§ **Object change listings**:
◆ ◆ ◆

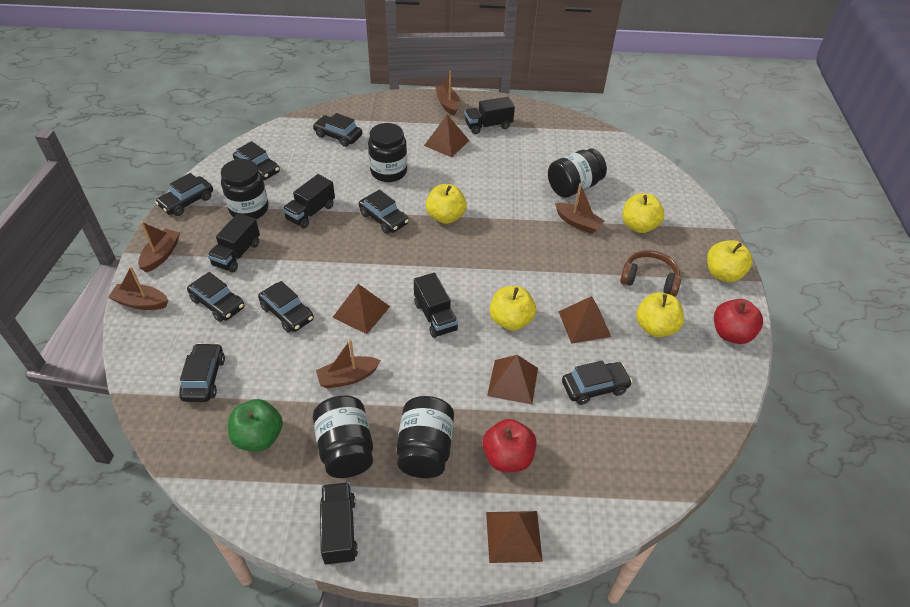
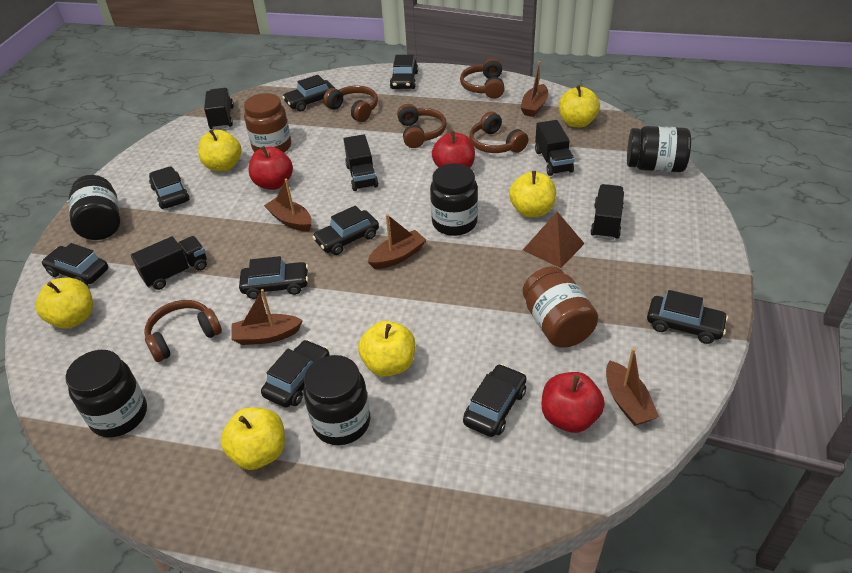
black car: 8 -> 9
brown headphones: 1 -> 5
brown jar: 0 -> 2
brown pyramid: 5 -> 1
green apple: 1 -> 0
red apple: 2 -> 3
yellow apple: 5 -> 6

◆ ◆ ◆

§ **Exercise description**: Reply with the number of lines in the data above that contain "apple", and with nothing else.

§ **Solution**: 3